Instructions for the task » Print the listing once more, exactly as written.

Data section »
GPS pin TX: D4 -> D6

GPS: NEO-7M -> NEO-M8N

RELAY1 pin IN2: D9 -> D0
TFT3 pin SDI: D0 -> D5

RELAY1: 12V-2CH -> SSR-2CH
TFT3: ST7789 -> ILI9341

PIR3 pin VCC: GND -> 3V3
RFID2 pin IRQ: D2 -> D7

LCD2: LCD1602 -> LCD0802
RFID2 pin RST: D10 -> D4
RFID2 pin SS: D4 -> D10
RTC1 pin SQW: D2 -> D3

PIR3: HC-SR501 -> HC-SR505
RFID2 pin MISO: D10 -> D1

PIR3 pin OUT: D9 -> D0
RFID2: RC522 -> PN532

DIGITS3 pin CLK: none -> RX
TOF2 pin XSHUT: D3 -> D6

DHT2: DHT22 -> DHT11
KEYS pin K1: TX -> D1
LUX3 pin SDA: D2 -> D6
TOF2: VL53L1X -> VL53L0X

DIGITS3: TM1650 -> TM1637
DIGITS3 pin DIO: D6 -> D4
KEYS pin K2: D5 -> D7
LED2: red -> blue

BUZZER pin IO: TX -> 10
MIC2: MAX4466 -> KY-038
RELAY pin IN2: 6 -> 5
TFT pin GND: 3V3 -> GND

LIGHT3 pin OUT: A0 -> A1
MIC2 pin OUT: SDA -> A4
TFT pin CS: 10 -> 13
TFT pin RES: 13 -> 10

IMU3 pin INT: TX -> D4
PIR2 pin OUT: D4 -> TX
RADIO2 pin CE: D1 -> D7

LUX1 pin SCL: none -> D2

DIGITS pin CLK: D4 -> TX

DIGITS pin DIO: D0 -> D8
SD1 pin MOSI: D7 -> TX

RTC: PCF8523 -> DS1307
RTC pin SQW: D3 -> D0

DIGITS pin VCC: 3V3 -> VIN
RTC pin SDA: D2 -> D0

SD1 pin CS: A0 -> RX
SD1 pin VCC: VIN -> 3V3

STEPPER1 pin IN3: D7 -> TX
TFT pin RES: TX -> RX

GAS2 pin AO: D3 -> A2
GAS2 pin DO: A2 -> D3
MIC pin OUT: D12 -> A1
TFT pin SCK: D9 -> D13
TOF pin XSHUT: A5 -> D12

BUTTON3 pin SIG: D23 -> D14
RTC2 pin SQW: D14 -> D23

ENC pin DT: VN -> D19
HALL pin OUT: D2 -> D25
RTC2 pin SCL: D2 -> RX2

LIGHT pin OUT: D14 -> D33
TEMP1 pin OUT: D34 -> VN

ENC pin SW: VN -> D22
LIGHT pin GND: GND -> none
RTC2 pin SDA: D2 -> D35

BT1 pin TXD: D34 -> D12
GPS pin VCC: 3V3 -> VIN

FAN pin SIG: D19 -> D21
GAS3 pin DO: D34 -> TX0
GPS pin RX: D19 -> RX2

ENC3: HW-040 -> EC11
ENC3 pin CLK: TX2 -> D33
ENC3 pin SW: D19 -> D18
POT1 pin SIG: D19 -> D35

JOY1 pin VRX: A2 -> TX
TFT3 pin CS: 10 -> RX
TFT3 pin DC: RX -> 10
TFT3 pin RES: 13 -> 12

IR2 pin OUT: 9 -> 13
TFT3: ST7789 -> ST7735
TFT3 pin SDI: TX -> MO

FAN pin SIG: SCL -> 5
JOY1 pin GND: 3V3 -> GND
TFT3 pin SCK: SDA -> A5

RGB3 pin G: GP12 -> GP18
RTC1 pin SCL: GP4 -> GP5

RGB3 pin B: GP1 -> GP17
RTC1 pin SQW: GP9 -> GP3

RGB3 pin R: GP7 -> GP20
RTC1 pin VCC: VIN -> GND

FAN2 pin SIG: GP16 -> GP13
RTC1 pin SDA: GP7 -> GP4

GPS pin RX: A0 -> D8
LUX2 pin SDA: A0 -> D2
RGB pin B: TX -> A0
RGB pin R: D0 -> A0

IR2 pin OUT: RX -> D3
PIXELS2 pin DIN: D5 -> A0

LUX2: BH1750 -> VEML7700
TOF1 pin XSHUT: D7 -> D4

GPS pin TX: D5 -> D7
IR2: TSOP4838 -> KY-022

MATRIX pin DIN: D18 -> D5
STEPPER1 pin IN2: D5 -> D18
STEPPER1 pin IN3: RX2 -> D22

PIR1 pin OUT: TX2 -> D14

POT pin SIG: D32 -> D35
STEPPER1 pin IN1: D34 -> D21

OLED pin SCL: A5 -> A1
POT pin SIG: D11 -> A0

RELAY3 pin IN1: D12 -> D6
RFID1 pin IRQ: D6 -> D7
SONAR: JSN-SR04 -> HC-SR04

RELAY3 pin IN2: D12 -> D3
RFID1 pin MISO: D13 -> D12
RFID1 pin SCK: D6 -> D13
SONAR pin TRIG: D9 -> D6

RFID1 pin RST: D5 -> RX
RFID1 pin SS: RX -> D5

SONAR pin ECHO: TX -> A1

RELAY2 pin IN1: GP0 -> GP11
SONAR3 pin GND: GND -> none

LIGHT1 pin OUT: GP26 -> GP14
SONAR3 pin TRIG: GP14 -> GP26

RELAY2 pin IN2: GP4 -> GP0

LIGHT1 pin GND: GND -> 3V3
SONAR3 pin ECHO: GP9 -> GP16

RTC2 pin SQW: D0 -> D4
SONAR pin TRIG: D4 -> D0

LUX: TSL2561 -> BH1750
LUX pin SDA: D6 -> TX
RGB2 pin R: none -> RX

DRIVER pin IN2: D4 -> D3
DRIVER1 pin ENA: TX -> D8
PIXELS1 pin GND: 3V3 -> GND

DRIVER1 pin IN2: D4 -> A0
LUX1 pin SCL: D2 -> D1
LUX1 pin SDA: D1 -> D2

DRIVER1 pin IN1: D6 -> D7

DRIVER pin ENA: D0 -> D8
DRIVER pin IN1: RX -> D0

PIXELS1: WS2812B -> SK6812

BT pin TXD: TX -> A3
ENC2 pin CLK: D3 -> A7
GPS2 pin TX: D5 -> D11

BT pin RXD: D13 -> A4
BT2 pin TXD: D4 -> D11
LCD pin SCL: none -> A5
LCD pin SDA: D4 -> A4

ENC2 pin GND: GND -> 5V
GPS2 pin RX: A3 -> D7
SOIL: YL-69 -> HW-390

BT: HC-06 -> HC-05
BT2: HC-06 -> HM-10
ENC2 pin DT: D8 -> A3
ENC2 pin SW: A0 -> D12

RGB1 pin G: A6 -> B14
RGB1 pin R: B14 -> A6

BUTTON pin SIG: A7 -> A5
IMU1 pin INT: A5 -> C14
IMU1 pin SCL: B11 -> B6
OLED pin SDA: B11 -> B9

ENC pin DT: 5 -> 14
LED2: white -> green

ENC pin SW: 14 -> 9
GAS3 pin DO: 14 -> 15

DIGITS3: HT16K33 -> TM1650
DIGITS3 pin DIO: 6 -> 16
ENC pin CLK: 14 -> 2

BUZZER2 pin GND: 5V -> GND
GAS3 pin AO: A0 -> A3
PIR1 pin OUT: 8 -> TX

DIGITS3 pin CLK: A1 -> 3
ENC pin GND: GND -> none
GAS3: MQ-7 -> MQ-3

Answer below »
GPS pin TX: D4 -> D6

GPS: NEO-7M -> NEO-M8N

RELAY1 pin IN2: D9 -> D0
TFT3 pin SDI: D0 -> D5

RELAY1: 12V-2CH -> SSR-2CH
TFT3: ST7789 -> ILI9341

PIR3 pin VCC: GND -> 3V3
RFID2 pin IRQ: D2 -> D7

LCD2: LCD1602 -> LCD0802
RFID2 pin RST: D10 -> D4
RFID2 pin SS: D4 -> D10
RTC1 pin SQW: D2 -> D3

PIR3: HC-SR501 -> HC-SR505
RFID2 pin MISO: D10 -> D1

PIR3 pin OUT: D9 -> D0
RFID2: RC522 -> PN532

DIGITS3 pin CLK: none -> RX
TOF2 pin XSHUT: D3 -> D6

DHT2: DHT22 -> DHT11
KEYS pin K1: TX -> D1
LUX3 pin SDA: D2 -> D6
TOF2: VL53L1X -> VL53L0X

DIGITS3: TM1650 -> TM1637
DIGITS3 pin DIO: D6 -> D4
KEYS pin K2: D5 -> D7
LED2: red -> blue

BUZZER pin IO: TX -> 10
MIC2: MAX4466 -> KY-038
RELAY pin IN2: 6 -> 5
TFT pin GND: 3V3 -> GND

LIGHT3 pin OUT: A0 -> A1
MIC2 pin OUT: SDA -> A4
TFT pin CS: 10 -> 13
TFT pin RES: 13 -> 10

IMU3 pin INT: TX -> D4
PIR2 pin OUT: D4 -> TX
RADIO2 pin CE: D1 -> D7

LUX1 pin SCL: none -> D2

DIGITS pin CLK: D4 -> TX

DIGITS pin DIO: D0 -> D8
SD1 pin MOSI: D7 -> TX

RTC: PCF8523 -> DS1307
RTC pin SQW: D3 -> D0

DIGITS pin VCC: 3V3 -> VIN
RTC pin SDA: D2 -> D0

SD1 pin CS: A0 -> RX
SD1 pin VCC: VIN -> 3V3

STEPPER1 pin IN3: D7 -> TX
TFT pin RES: TX -> RX

GAS2 pin AO: D3 -> A2
GAS2 pin DO: A2 -> D3
MIC pin OUT: D12 -> A1
TFT pin SCK: D9 -> D13
TOF pin XSHUT: A5 -> D12

BUTTON3 pin SIG: D23 -> D14
RTC2 pin SQW: D14 -> D23

ENC pin DT: VN -> D19
HALL pin OUT: D2 -> D25
RTC2 pin SCL: D2 -> RX2

LIGHT pin OUT: D14 -> D33
TEMP1 pin OUT: D34 -> VN

ENC pin SW: VN -> D22
LIGHT pin GND: GND -> none
RTC2 pin SDA: D2 -> D35

BT1 pin TXD: D34 -> D12
GPS pin VCC: 3V3 -> VIN

FAN pin SIG: D19 -> D21
GAS3 pin DO: D34 -> TX0
GPS pin RX: D19 -> RX2

ENC3: HW-040 -> EC11
ENC3 pin CLK: TX2 -> D33
ENC3 pin SW: D19 -> D18
POT1 pin SIG: D19 -> D35

JOY1 pin VRX: A2 -> TX
TFT3 pin CS: 10 -> RX
TFT3 pin DC: RX -> 10
TFT3 pin RES: 13 -> 12

IR2 pin OUT: 9 -> 13
TFT3: ST7789 -> ST7735
TFT3 pin SDI: TX -> MO

FAN pin SIG: SCL -> 5
JOY1 pin GND: 3V3 -> GND
TFT3 pin SCK: SDA -> A5

RGB3 pin G: GP12 -> GP18
RTC1 pin SCL: GP4 -> GP5

RGB3 pin B: GP1 -> GP17
RTC1 pin SQW: GP9 -> GP3

RGB3 pin R: GP7 -> GP20
RTC1 pin VCC: VIN -> GND

FAN2 pin SIG: GP16 -> GP13
RTC1 pin SDA: GP7 -> GP4

GPS pin RX: A0 -> D8
LUX2 pin SDA: A0 -> D2
RGB pin B: TX -> A0
RGB pin R: D0 -> A0

IR2 pin OUT: RX -> D3
PIXELS2 pin DIN: D5 -> A0

LUX2: BH1750 -> VEML7700
TOF1 pin XSHUT: D7 -> D4

GPS pin TX: D5 -> D7
IR2: TSOP4838 -> KY-022

MATRIX pin DIN: D18 -> D5
STEPPER1 pin IN2: D5 -> D18
STEPPER1 pin IN3: RX2 -> D22

PIR1 pin OUT: TX2 -> D14

POT pin SIG: D32 -> D35
STEPPER1 pin IN1: D34 -> D21

OLED pin SCL: A5 -> A1
POT pin SIG: D11 -> A0

RELAY3 pin IN1: D12 -> D6
RFID1 pin IRQ: D6 -> D7
SONAR: JSN-SR04 -> HC-SR04

RELAY3 pin IN2: D12 -> D3
RFID1 pin MISO: D13 -> D12
RFID1 pin SCK: D6 -> D13
SONAR pin TRIG: D9 -> D6

RFID1 pin RST: D5 -> RX
RFID1 pin SS: RX -> D5

SONAR pin ECHO: TX -> A1

RELAY2 pin IN1: GP0 -> GP11
SONAR3 pin GND: GND -> none

LIGHT1 pin OUT: GP26 -> GP14
SONAR3 pin TRIG: GP14 -> GP26

RELAY2 pin IN2: GP4 -> GP0

LIGHT1 pin GND: GND -> 3V3
SONAR3 pin ECHO: GP9 -> GP16

RTC2 pin SQW: D0 -> D4
SONAR pin TRIG: D4 -> D0

LUX: TSL2561 -> BH1750
LUX pin SDA: D6 -> TX
RGB2 pin R: none -> RX

DRIVER pin IN2: D4 -> D3
DRIVER1 pin ENA: TX -> D8
PIXELS1 pin GND: 3V3 -> GND

DRIVER1 pin IN2: D4 -> A0
LUX1 pin SCL: D2 -> D1
LUX1 pin SDA: D1 -> D2

DRIVER1 pin IN1: D6 -> D7

DRIVER pin ENA: D0 -> D8
DRIVER pin IN1: RX -> D0

PIXELS1: WS2812B -> SK6812

BT pin TXD: TX -> A3
ENC2 pin CLK: D3 -> A7
GPS2 pin TX: D5 -> D11

BT pin RXD: D13 -> A4
BT2 pin TXD: D4 -> D11
LCD pin SCL: none -> A5
LCD pin SDA: D4 -> A4

ENC2 pin GND: GND -> 5V
GPS2 pin RX: A3 -> D7
SOIL: YL-69 -> HW-390

BT: HC-06 -> HC-05
BT2: HC-06 -> HM-10
ENC2 pin DT: D8 -> A3
ENC2 pin SW: A0 -> D12

RGB1 pin G: A6 -> B14
RGB1 pin R: B14 -> A6

BUTTON pin SIG: A7 -> A5
IMU1 pin INT: A5 -> C14
IMU1 pin SCL: B11 -> B6
OLED pin SDA: B11 -> B9

ENC pin DT: 5 -> 14
LED2: white -> green

ENC pin SW: 14 -> 9
GAS3 pin DO: 14 -> 15

DIGITS3: HT16K33 -> TM1650
DIGITS3 pin DIO: 6 -> 16
ENC pin CLK: 14 -> 2

BUZZER2 pin GND: 5V -> GND
GAS3 pin AO: A0 -> A3
PIR1 pin OUT: 8 -> TX

DIGITS3 pin CLK: A1 -> 3
ENC pin GND: GND -> none
GAS3: MQ-7 -> MQ-3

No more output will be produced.